[What this task involves]:
In the entries that follow, find the line containing "none -> blue tile G5 level 1"; from there, copy every line exactly through the line containing "none -> purple tile L3:M3 level 1".

[Supplied material]:
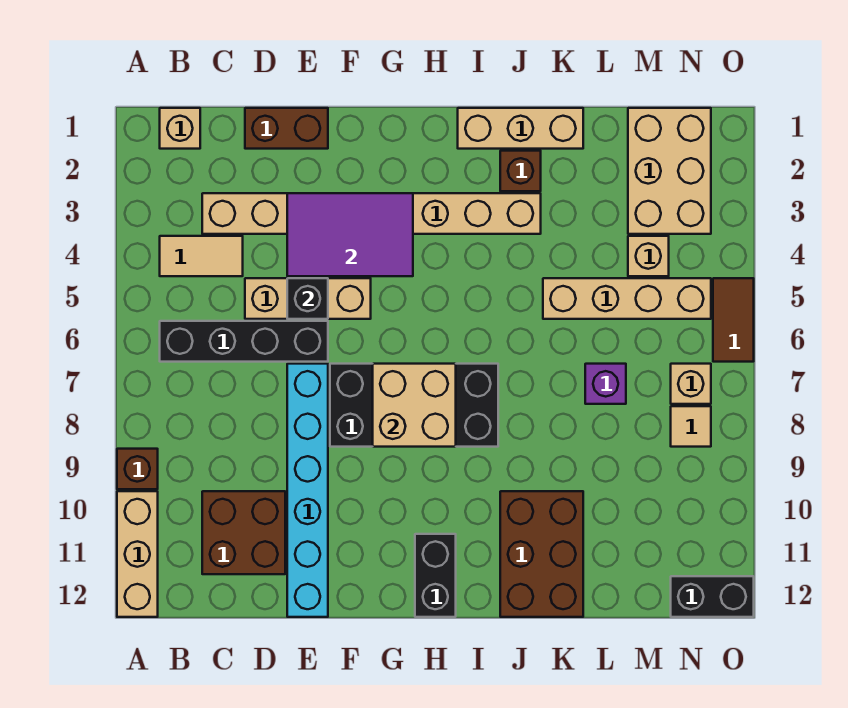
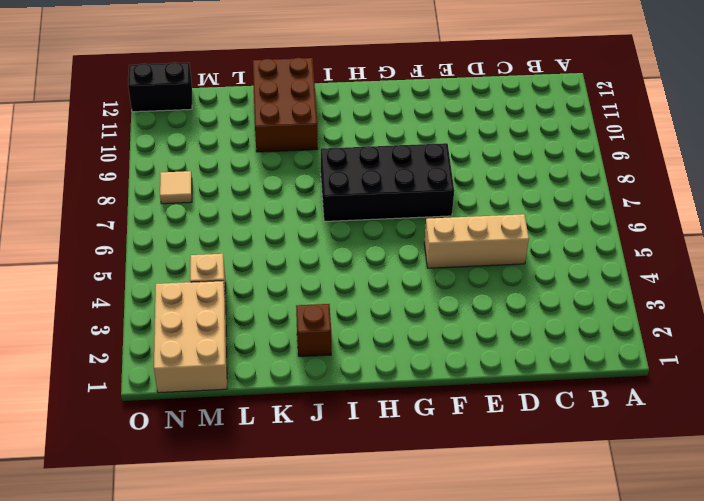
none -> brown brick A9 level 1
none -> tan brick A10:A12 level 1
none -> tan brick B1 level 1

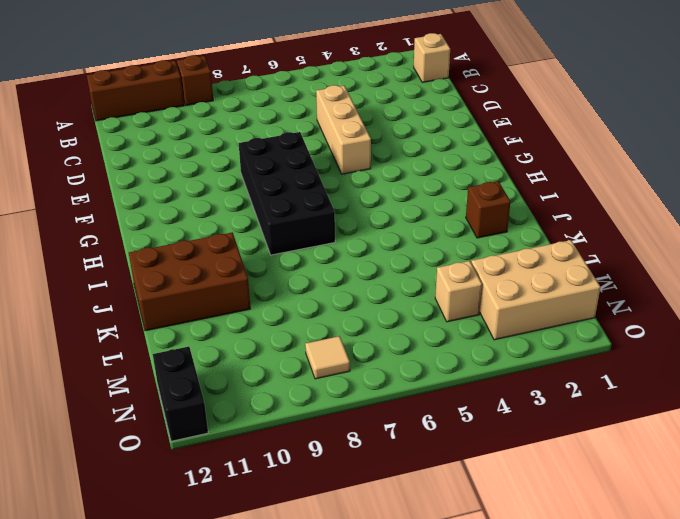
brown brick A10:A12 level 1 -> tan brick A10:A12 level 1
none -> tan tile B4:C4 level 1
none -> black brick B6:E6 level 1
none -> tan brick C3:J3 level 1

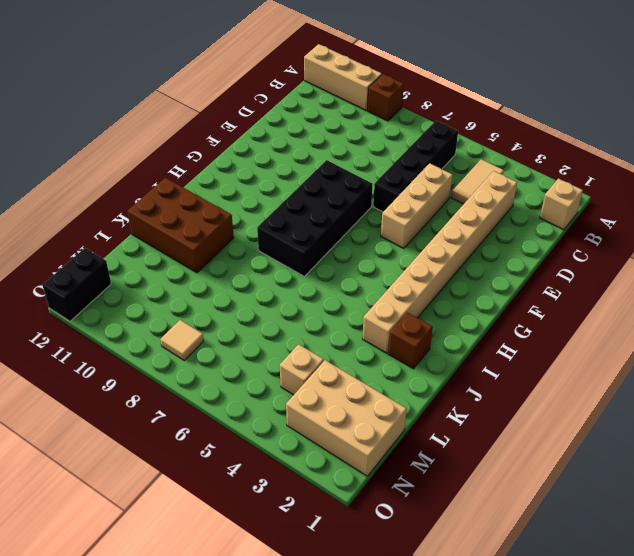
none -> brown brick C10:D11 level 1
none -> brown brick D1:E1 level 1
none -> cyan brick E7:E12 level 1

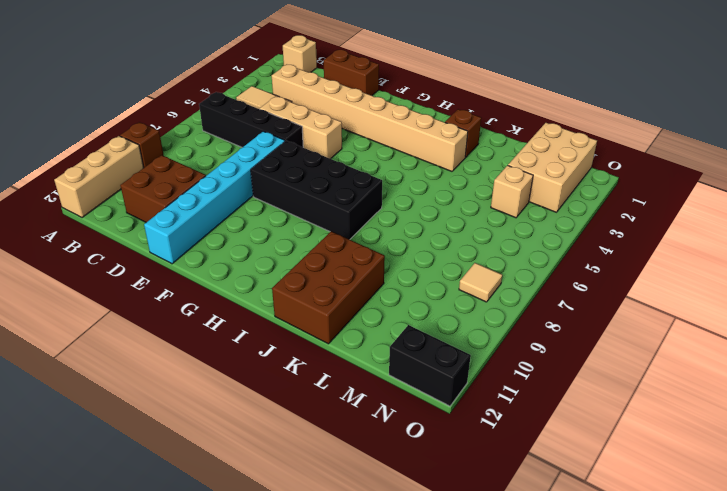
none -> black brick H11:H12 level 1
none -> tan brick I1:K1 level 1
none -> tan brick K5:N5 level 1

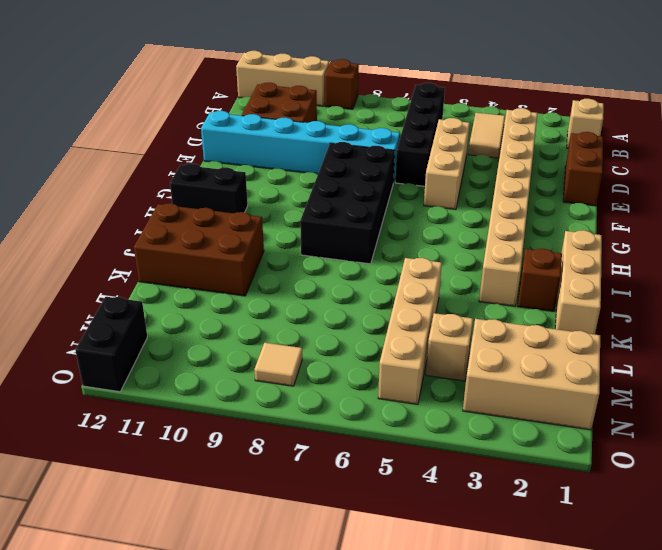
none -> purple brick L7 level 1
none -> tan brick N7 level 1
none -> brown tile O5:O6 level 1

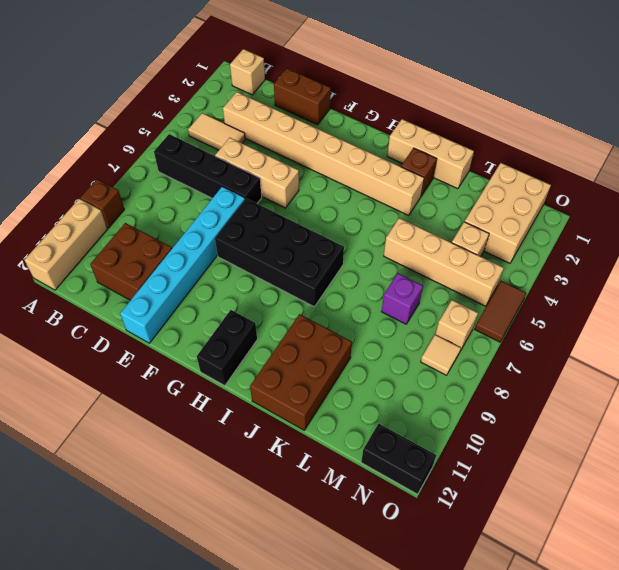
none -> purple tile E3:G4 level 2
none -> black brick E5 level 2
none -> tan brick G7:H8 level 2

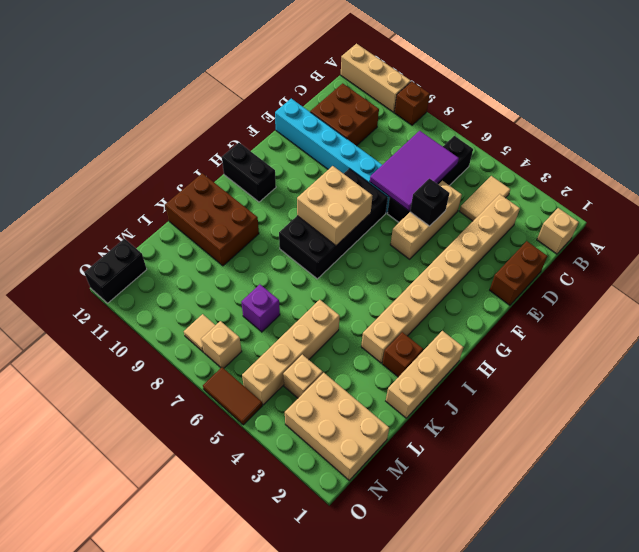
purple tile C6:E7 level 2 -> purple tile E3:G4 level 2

==

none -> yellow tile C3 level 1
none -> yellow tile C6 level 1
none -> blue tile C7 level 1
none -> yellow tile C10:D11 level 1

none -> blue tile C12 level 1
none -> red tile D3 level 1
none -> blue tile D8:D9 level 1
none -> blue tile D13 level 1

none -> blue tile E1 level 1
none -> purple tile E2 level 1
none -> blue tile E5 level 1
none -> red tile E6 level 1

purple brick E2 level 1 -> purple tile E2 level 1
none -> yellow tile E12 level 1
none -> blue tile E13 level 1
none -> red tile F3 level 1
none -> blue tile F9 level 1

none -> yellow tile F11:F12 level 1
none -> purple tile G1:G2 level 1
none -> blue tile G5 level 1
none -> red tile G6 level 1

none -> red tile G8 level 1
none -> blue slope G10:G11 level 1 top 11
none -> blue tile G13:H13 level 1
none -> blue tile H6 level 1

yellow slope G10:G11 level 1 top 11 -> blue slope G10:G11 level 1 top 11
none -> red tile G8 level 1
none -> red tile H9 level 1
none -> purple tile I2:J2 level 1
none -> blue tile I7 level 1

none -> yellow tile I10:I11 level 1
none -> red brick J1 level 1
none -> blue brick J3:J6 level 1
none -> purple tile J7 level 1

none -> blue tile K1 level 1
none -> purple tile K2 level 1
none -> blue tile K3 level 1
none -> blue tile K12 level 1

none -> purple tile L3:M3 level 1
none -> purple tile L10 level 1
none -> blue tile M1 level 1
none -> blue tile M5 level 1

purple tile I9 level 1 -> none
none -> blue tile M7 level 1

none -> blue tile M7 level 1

[Solution below]:
none -> blue tile G5 level 1
none -> red tile G6 level 1

none -> red tile G8 level 1
none -> blue slope G10:G11 level 1 top 11
none -> blue tile G13:H13 level 1
none -> blue tile H6 level 1

yellow slope G10:G11 level 1 top 11 -> blue slope G10:G11 level 1 top 11
none -> red tile G8 level 1
none -> red tile H9 level 1
none -> purple tile I2:J2 level 1
none -> blue tile I7 level 1

none -> yellow tile I10:I11 level 1
none -> red brick J1 level 1
none -> blue brick J3:J6 level 1
none -> purple tile J7 level 1

none -> blue tile K1 level 1
none -> purple tile K2 level 1
none -> blue tile K3 level 1
none -> blue tile K12 level 1

none -> purple tile L3:M3 level 1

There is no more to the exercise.